[Data entries]
_ _ _

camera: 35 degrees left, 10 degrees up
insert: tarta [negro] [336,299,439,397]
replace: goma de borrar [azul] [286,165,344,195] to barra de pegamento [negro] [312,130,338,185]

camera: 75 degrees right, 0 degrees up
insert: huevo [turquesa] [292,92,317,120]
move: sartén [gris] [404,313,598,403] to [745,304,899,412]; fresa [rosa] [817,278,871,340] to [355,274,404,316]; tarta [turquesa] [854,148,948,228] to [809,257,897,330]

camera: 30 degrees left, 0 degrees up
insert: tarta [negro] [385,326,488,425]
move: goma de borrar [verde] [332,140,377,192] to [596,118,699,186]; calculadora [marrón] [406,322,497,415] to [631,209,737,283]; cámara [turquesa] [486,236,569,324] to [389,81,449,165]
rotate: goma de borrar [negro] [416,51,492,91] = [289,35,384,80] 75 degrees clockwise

_ _ _

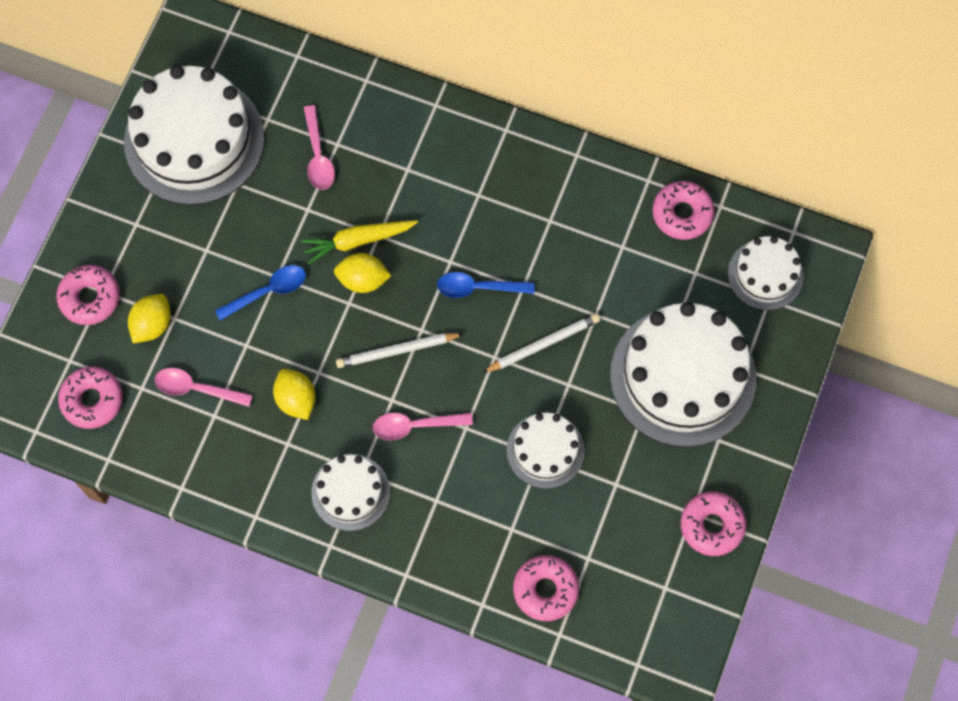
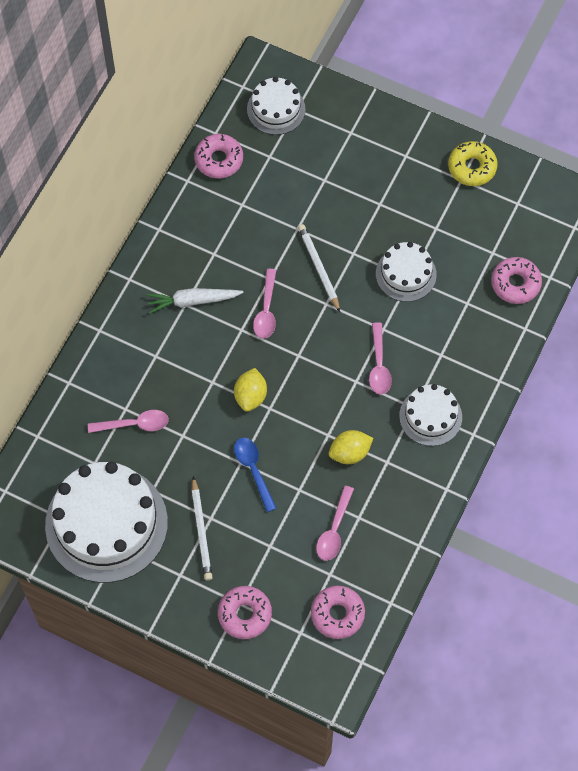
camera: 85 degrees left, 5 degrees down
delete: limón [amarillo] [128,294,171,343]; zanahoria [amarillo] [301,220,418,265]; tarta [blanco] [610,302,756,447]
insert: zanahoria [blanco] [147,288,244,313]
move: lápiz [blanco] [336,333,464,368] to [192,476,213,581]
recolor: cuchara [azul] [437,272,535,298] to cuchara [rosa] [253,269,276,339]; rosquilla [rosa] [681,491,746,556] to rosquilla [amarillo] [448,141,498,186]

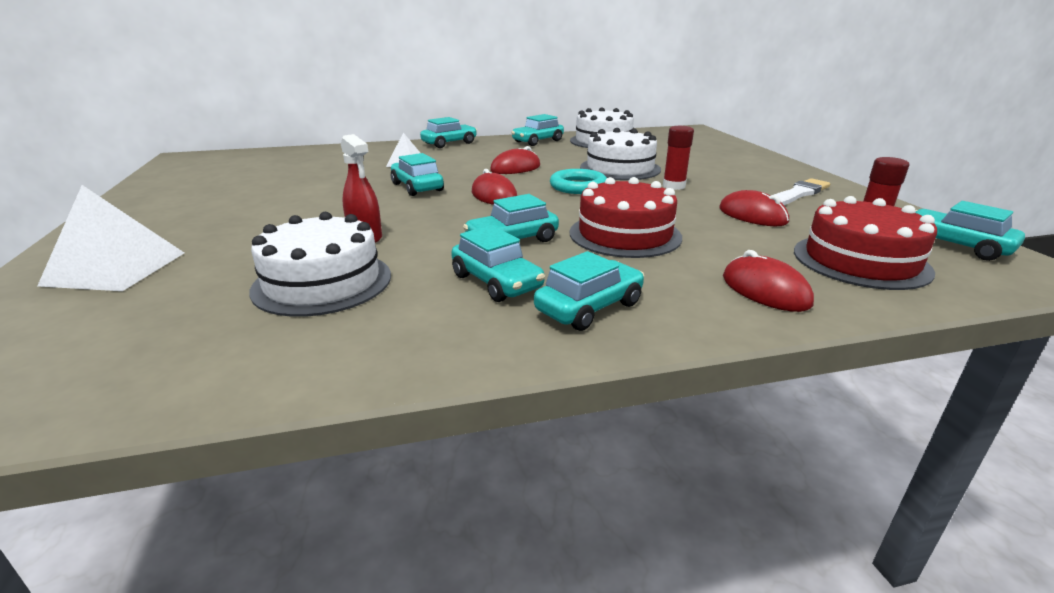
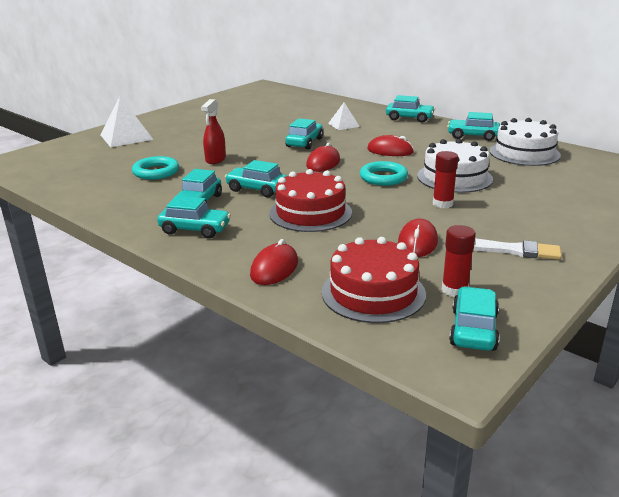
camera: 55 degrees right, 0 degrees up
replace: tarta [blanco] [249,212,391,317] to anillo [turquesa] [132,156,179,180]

_ _ _

#### Task directions:
Set down only the lines above that fall between the line holding "camera: 35 degrees left, 10 degrees up" and the line holding "insert: tarta [negro] [336,299,439,397]", inclusive, keeping each exact.

#### Solution for this task:
camera: 35 degrees left, 10 degrees up
insert: tarta [negro] [336,299,439,397]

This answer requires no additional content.